▸ Records provided:

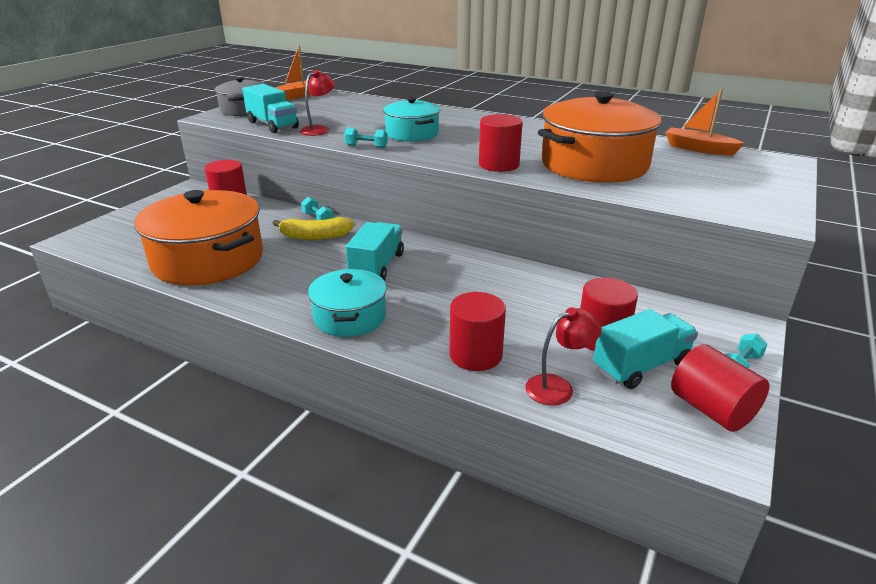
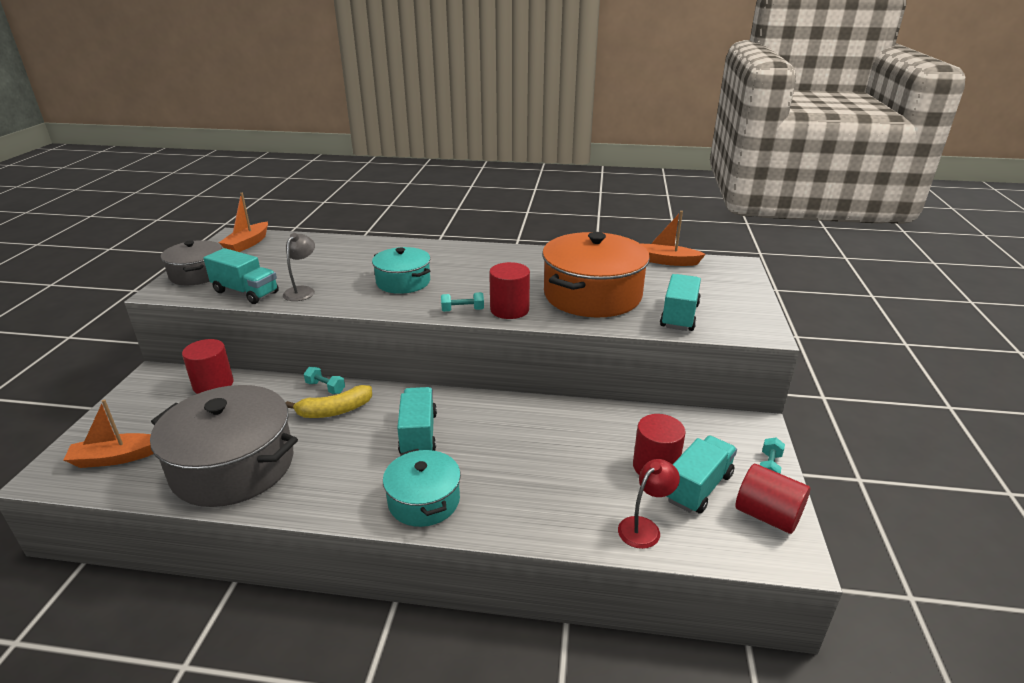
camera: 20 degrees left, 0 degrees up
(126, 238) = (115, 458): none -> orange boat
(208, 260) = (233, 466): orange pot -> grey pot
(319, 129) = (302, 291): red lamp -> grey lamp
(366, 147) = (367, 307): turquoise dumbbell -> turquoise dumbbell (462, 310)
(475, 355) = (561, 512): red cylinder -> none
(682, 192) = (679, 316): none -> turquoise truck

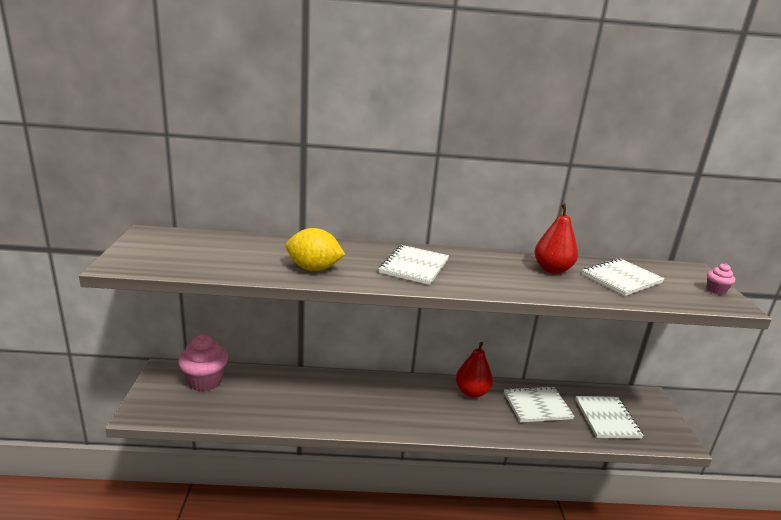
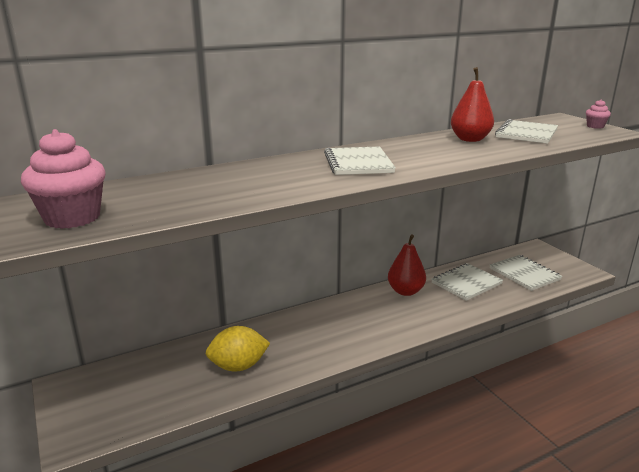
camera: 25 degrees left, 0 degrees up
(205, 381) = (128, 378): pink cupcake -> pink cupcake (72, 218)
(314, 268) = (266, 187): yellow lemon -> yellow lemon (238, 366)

▸ Task statement: Restate, word for word, each line from the one with "(319, 129) = (302, 291): red" to the end of the entries, both included, and keep every picture out.

▸ Written answer:
(319, 129) = (302, 291): red lamp -> grey lamp
(366, 147) = (367, 307): turquoise dumbbell -> turquoise dumbbell (462, 310)
(475, 355) = (561, 512): red cylinder -> none
(682, 192) = (679, 316): none -> turquoise truck

camera: 25 degrees left, 0 degrees up
(205, 381) = (128, 378): pink cupcake -> pink cupcake (72, 218)
(314, 268) = (266, 187): yellow lemon -> yellow lemon (238, 366)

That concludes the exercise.